Written request →
Rewrite the lines of the listing from the line with "Write the LilyPond" to the line with "cis''4 r16 d''8.", changing "Grave" to "Largo" and leaving everything else the same.

Provided data →
....
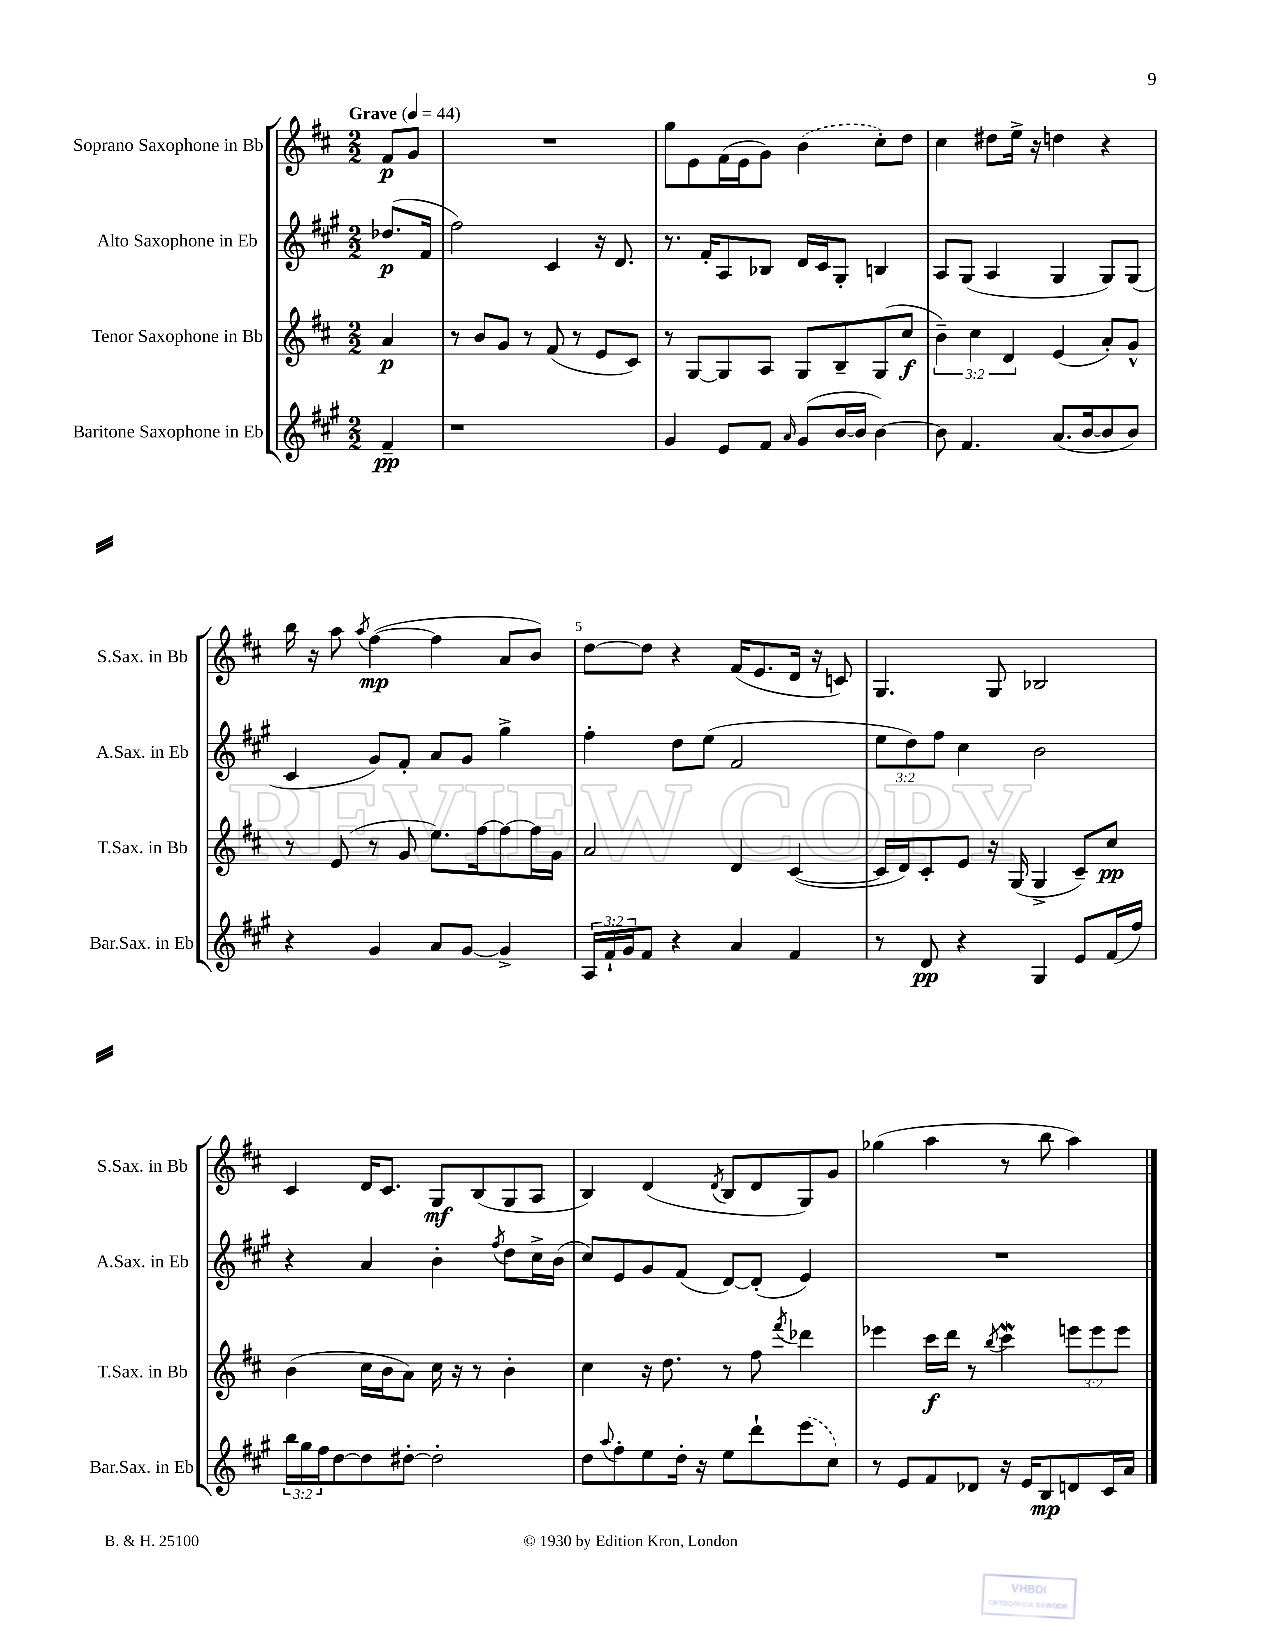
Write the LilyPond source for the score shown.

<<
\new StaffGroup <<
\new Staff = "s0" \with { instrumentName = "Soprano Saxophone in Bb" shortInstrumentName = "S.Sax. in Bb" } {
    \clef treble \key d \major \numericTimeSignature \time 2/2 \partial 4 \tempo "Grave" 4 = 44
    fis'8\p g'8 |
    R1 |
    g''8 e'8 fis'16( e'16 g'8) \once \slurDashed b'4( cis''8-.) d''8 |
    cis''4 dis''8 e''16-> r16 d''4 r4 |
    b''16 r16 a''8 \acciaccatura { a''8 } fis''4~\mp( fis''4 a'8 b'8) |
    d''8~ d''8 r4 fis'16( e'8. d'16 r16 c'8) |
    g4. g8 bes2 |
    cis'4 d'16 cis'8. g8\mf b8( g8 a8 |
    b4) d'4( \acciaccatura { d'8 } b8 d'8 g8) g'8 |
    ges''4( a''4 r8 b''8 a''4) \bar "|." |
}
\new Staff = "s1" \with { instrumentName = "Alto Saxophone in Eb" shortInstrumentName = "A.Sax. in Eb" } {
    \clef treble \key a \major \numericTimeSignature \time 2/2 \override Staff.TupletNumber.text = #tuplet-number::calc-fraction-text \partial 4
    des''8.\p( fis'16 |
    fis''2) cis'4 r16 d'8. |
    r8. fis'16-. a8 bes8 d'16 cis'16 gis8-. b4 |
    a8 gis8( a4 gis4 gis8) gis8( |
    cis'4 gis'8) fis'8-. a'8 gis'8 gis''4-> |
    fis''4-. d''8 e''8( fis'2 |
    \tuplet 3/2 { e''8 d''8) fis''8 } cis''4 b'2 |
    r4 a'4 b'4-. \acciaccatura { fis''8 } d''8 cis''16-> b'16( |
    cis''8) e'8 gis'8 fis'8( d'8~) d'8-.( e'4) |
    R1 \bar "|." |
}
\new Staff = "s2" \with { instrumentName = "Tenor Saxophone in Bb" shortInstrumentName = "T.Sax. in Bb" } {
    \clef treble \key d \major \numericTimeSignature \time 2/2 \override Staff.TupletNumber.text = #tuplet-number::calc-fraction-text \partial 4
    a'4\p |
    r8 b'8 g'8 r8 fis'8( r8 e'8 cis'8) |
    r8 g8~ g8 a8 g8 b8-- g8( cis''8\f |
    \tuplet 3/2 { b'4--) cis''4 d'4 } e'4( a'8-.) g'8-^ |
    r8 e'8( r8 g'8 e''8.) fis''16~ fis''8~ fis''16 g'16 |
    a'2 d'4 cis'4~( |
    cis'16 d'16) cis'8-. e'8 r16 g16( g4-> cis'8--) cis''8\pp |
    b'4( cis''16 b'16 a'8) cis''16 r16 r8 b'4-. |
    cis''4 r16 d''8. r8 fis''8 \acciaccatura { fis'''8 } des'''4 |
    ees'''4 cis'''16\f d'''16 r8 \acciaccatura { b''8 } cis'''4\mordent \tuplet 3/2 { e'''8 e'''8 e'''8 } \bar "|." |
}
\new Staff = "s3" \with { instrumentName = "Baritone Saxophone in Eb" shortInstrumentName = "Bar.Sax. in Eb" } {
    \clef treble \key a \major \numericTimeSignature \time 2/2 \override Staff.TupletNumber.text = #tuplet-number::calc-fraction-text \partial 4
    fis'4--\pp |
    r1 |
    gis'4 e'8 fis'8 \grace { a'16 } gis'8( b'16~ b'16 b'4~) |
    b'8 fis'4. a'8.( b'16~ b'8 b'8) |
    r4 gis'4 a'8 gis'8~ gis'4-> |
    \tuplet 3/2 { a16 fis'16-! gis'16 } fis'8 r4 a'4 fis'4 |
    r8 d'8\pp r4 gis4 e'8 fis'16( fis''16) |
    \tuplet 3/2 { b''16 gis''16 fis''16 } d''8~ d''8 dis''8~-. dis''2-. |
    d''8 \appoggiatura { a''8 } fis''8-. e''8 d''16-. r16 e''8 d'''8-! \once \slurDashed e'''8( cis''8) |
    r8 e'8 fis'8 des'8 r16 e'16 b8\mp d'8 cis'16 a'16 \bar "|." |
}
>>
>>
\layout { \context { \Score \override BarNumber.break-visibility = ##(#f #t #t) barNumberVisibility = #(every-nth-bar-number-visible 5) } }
....
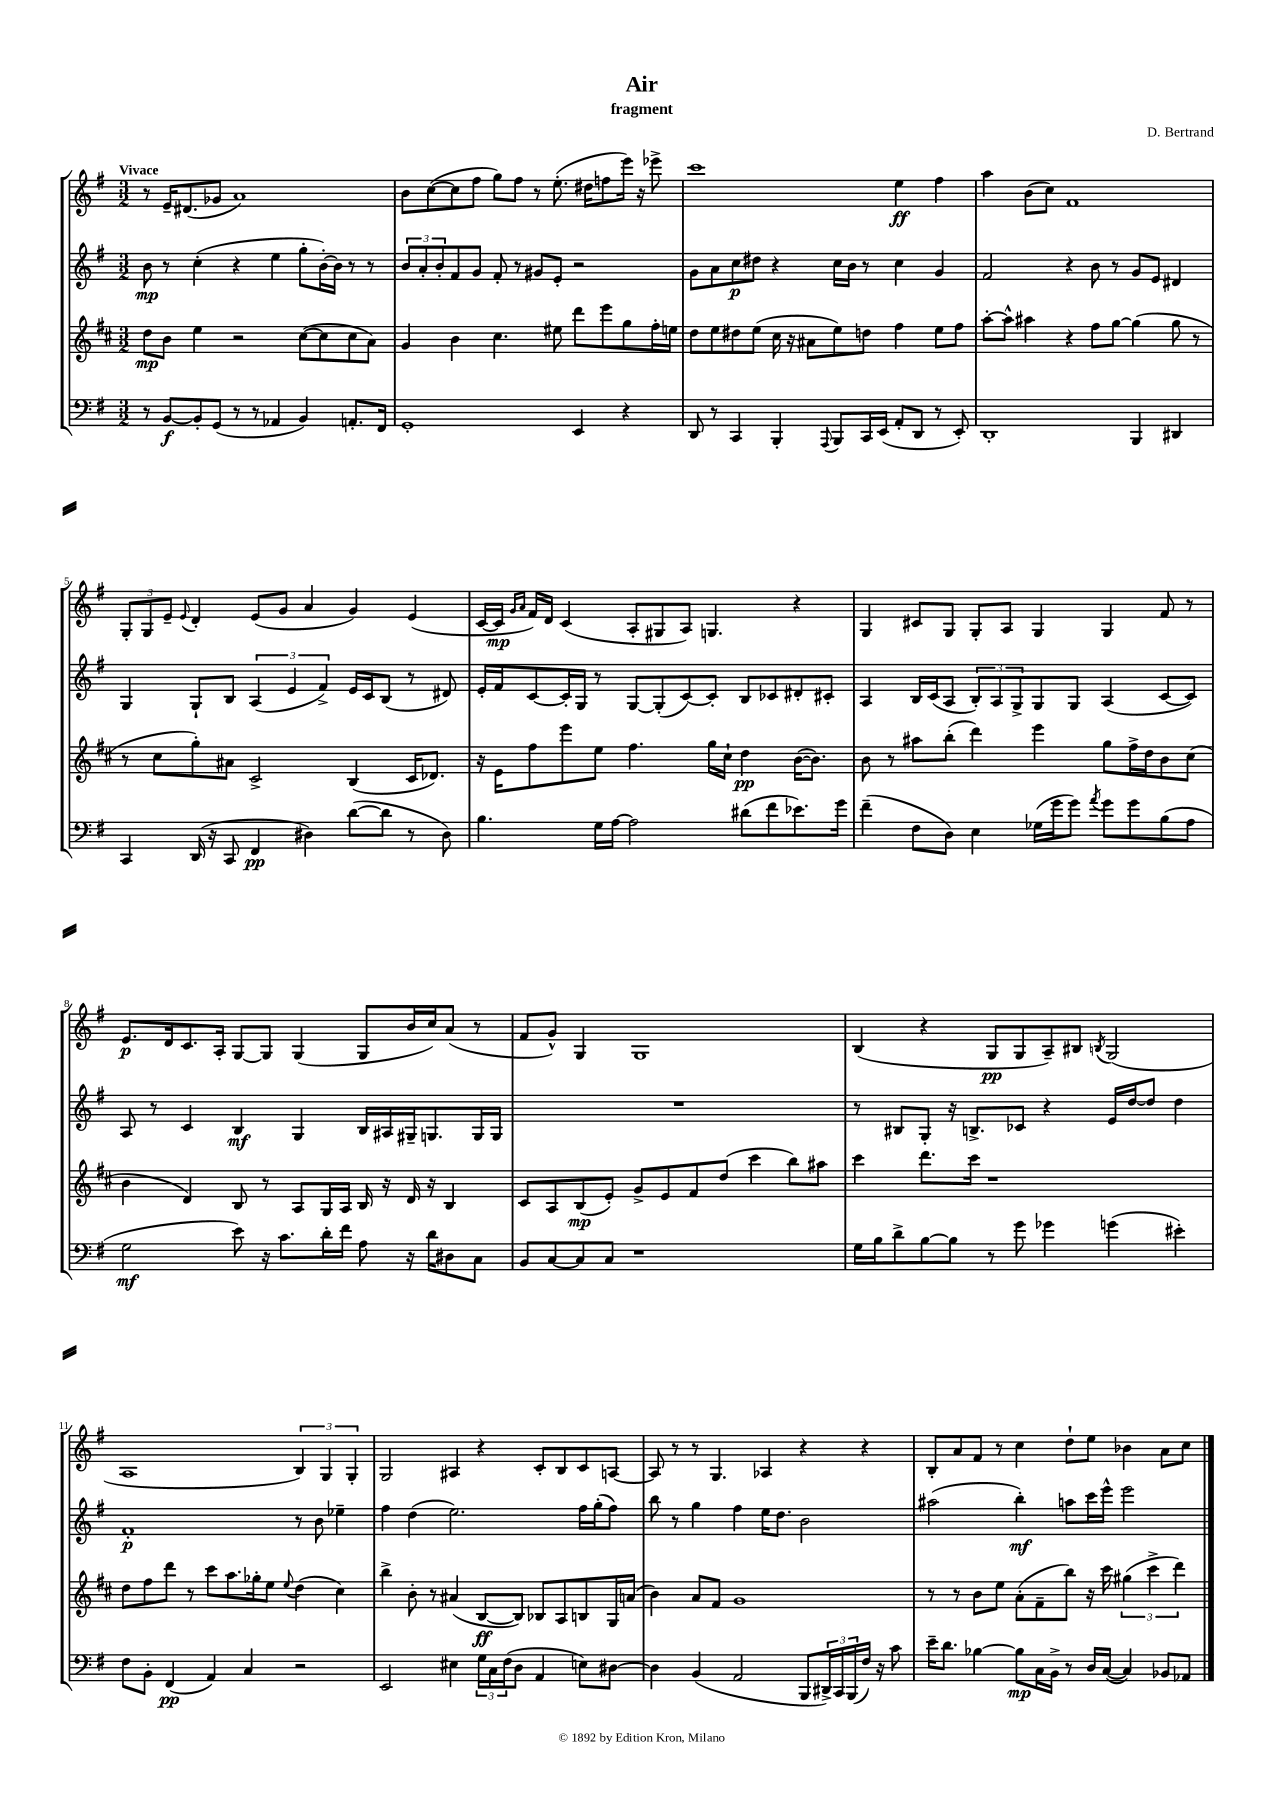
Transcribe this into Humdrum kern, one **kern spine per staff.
....
Answer for the task →
Write the LilyPond source for the score shown.

<<
\new StaffGroup <<
\new Staff = "s0" \with { instrumentName = "Soprano Saxophone in Bb" shortInstrumentName = "S.Sax. in Bb" } {
    \clef treble \key d \major \numericTimeSignature \time 2/2 \partial 4 \tempo "Largo" 4 = 44
    fis'8\p g'8 |
    R1 |
    g''8 e'8 fis'16( e'16 g'8) \once \slurDashed b'4( cis''8-.) d''8 |
    cis''4 dis''8 e''16-> r16 d''4 r4 |
    b''16 r16 a''8 \acciaccatura { a''8 } fis''4~\mp( fis''4 a'8 b'8) |
    d''8~ d''8 r4 fis'16( e'8. d'16 r16 c'8) |
    g4. g8 bes2 |
    cis'4 d'16 cis'8. g8\mf b8( g8 a8 |
    b4) d'4( \acciaccatura { d'8 } b8 d'8 g8) g'8 |
    ges''4( a''4 r8 b''8 a''4) \bar "|." |
}
\new Staff = "s1" \with { instrumentName = "Alto Saxophone in Eb" shortInstrumentName = "A.Sax. in Eb" } {
    \clef treble \key a \major \numericTimeSignature \time 2/2 \override Staff.TupletNumber.text = #tuplet-number::calc-fraction-text \partial 4
    des''8.\p( fis'16 |
    fis''2) cis'4 r16 d'8. |
    r8. fis'16-. a8 bes8 d'16 cis'16 gis8-. b4 |
    a8 gis8( a4 gis4 gis8) gis8( |
    cis'4 gis'8) fis'8-. a'8 gis'8 gis''4-> |
    fis''4-. d''8 e''8( fis'2 |
    \tuplet 3/2 { e''8 d''8) fis''8 } cis''4 b'2 |
    r4 a'4 b'4-. \acciaccatura { fis''8 } d''8 cis''16-> b'16( |
    cis''8) e'8 gis'8 fis'8( d'8~) d'8-.( e'4) |
    R1 \bar "|." |
}
\new Staff = "s2" \with { instrumentName = "Tenor Saxophone in Bb" shortInstrumentName = "T.Sax. in Bb" } {
    \clef treble \key d \major \numericTimeSignature \time 2/2 \override Staff.TupletNumber.text = #tuplet-number::calc-fraction-text \partial 4
    a'4\p |
    r8 b'8 g'8 r8 fis'8( r8 e'8 cis'8) |
    r8 g8~ g8 a8 g8 b8-- g8( cis''8\f |
    \tuplet 3/2 { b'4--) cis''4 d'4 } e'4( a'8-.) g'8-^ |
    r8 e'8( r8 g'8 e''8.) fis''16~ fis''8~ fis''16 g'16 |
    a'2 d'4 cis'4~( |
    cis'16 d'16) cis'8-. e'8 r16 g16( g4-> cis'8--) cis''8\pp |
    b'4( cis''16 b'16 a'8) cis''16 r16 r8 b'4-. |
    cis''4 r16 d''8. r8 fis''8 \acciaccatura { fis'''8 } des'''4 |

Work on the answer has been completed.